### Task material
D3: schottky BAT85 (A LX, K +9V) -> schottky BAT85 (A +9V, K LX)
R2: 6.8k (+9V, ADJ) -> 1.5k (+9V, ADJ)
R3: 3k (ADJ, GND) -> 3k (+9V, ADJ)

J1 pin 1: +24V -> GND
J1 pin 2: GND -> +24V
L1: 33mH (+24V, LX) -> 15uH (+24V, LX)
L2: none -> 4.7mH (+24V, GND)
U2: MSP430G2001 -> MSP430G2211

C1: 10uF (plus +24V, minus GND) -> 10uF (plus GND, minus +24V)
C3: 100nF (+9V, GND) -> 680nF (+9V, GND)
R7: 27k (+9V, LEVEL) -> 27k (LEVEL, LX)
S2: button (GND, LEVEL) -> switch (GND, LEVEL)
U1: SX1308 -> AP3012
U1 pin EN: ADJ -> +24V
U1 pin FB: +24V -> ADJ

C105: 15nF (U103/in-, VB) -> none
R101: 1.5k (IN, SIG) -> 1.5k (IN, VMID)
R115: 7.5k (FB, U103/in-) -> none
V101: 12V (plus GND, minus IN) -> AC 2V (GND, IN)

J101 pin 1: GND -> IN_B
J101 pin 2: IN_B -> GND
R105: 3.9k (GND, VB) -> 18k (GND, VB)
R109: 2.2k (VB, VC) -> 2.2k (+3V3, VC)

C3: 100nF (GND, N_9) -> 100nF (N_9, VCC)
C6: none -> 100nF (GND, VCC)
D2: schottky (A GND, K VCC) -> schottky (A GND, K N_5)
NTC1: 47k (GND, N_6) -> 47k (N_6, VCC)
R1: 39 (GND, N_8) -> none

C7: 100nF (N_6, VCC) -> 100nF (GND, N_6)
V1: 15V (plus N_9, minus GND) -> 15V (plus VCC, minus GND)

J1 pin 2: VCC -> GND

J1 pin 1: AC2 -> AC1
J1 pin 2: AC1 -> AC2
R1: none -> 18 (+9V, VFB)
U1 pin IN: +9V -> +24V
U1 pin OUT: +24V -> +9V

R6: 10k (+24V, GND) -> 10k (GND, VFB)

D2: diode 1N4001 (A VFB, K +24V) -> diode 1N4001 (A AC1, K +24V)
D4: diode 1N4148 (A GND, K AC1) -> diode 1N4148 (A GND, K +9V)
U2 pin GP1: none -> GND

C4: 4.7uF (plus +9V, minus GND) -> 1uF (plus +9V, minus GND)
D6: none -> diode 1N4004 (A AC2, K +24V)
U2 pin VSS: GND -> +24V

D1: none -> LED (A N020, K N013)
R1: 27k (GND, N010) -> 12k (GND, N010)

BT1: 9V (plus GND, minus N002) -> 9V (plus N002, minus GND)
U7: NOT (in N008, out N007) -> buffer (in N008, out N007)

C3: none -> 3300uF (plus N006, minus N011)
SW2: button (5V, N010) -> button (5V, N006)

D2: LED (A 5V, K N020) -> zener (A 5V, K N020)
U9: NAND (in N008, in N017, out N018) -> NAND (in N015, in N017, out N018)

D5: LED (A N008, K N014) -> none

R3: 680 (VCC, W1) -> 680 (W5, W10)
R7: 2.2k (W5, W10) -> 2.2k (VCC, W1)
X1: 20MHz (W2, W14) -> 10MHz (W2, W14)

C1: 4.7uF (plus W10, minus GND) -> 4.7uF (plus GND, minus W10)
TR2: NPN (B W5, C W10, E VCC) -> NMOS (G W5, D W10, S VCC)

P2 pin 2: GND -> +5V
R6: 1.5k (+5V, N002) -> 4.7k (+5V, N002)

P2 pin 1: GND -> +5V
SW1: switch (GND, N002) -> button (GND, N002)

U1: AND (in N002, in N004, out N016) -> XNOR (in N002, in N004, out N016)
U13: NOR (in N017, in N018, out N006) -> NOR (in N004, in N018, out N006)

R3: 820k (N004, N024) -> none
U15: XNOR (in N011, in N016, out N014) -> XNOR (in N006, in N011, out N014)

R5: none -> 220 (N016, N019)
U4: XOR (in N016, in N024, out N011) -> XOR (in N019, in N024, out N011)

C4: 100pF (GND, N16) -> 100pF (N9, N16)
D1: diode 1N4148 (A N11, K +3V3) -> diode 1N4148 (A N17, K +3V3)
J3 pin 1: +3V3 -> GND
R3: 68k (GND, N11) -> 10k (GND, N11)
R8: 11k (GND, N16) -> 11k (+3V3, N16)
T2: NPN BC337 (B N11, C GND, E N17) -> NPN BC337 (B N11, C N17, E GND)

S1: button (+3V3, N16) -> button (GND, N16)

### Exercise prompt
Set down each line of the material above without a single alteration.

### Solution to this task
D3: schottky BAT85 (A LX, K +9V) -> schottky BAT85 (A +9V, K LX)
R2: 6.8k (+9V, ADJ) -> 1.5k (+9V, ADJ)
R3: 3k (ADJ, GND) -> 3k (+9V, ADJ)

J1 pin 1: +24V -> GND
J1 pin 2: GND -> +24V
L1: 33mH (+24V, LX) -> 15uH (+24V, LX)
L2: none -> 4.7mH (+24V, GND)
U2: MSP430G2001 -> MSP430G2211

C1: 10uF (plus +24V, minus GND) -> 10uF (plus GND, minus +24V)
C3: 100nF (+9V, GND) -> 680nF (+9V, GND)
R7: 27k (+9V, LEVEL) -> 27k (LEVEL, LX)
S2: button (GND, LEVEL) -> switch (GND, LEVEL)
U1: SX1308 -> AP3012
U1 pin EN: ADJ -> +24V
U1 pin FB: +24V -> ADJ

C105: 15nF (U103/in-, VB) -> none
R101: 1.5k (IN, SIG) -> 1.5k (IN, VMID)
R115: 7.5k (FB, U103/in-) -> none
V101: 12V (plus GND, minus IN) -> AC 2V (GND, IN)

J101 pin 1: GND -> IN_B
J101 pin 2: IN_B -> GND
R105: 3.9k (GND, VB) -> 18k (GND, VB)
R109: 2.2k (VB, VC) -> 2.2k (+3V3, VC)

C3: 100nF (GND, N_9) -> 100nF (N_9, VCC)
C6: none -> 100nF (GND, VCC)
D2: schottky (A GND, K VCC) -> schottky (A GND, K N_5)
NTC1: 47k (GND, N_6) -> 47k (N_6, VCC)
R1: 39 (GND, N_8) -> none

C7: 100nF (N_6, VCC) -> 100nF (GND, N_6)
V1: 15V (plus N_9, minus GND) -> 15V (plus VCC, minus GND)

J1 pin 2: VCC -> GND

J1 pin 1: AC2 -> AC1
J1 pin 2: AC1 -> AC2
R1: none -> 18 (+9V, VFB)
U1 pin IN: +9V -> +24V
U1 pin OUT: +24V -> +9V

R6: 10k (+24V, GND) -> 10k (GND, VFB)

D2: diode 1N4001 (A VFB, K +24V) -> diode 1N4001 (A AC1, K +24V)
D4: diode 1N4148 (A GND, K AC1) -> diode 1N4148 (A GND, K +9V)
U2 pin GP1: none -> GND

C4: 4.7uF (plus +9V, minus GND) -> 1uF (plus +9V, minus GND)
D6: none -> diode 1N4004 (A AC2, K +24V)
U2 pin VSS: GND -> +24V

D1: none -> LED (A N020, K N013)
R1: 27k (GND, N010) -> 12k (GND, N010)

BT1: 9V (plus GND, minus N002) -> 9V (plus N002, minus GND)
U7: NOT (in N008, out N007) -> buffer (in N008, out N007)

C3: none -> 3300uF (plus N006, minus N011)
SW2: button (5V, N010) -> button (5V, N006)

D2: LED (A 5V, K N020) -> zener (A 5V, K N020)
U9: NAND (in N008, in N017, out N018) -> NAND (in N015, in N017, out N018)

D5: LED (A N008, K N014) -> none

R3: 680 (VCC, W1) -> 680 (W5, W10)
R7: 2.2k (W5, W10) -> 2.2k (VCC, W1)
X1: 20MHz (W2, W14) -> 10MHz (W2, W14)

C1: 4.7uF (plus W10, minus GND) -> 4.7uF (plus GND, minus W10)
TR2: NPN (B W5, C W10, E VCC) -> NMOS (G W5, D W10, S VCC)

P2 pin 2: GND -> +5V
R6: 1.5k (+5V, N002) -> 4.7k (+5V, N002)

P2 pin 1: GND -> +5V
SW1: switch (GND, N002) -> button (GND, N002)

U1: AND (in N002, in N004, out N016) -> XNOR (in N002, in N004, out N016)
U13: NOR (in N017, in N018, out N006) -> NOR (in N004, in N018, out N006)

R3: 820k (N004, N024) -> none
U15: XNOR (in N011, in N016, out N014) -> XNOR (in N006, in N011, out N014)

R5: none -> 220 (N016, N019)
U4: XOR (in N016, in N024, out N011) -> XOR (in N019, in N024, out N011)

C4: 100pF (GND, N16) -> 100pF (N9, N16)
D1: diode 1N4148 (A N11, K +3V3) -> diode 1N4148 (A N17, K +3V3)
J3 pin 1: +3V3 -> GND
R3: 68k (GND, N11) -> 10k (GND, N11)
R8: 11k (GND, N16) -> 11k (+3V3, N16)
T2: NPN BC337 (B N11, C GND, E N17) -> NPN BC337 (B N11, C N17, E GND)

S1: button (+3V3, N16) -> button (GND, N16)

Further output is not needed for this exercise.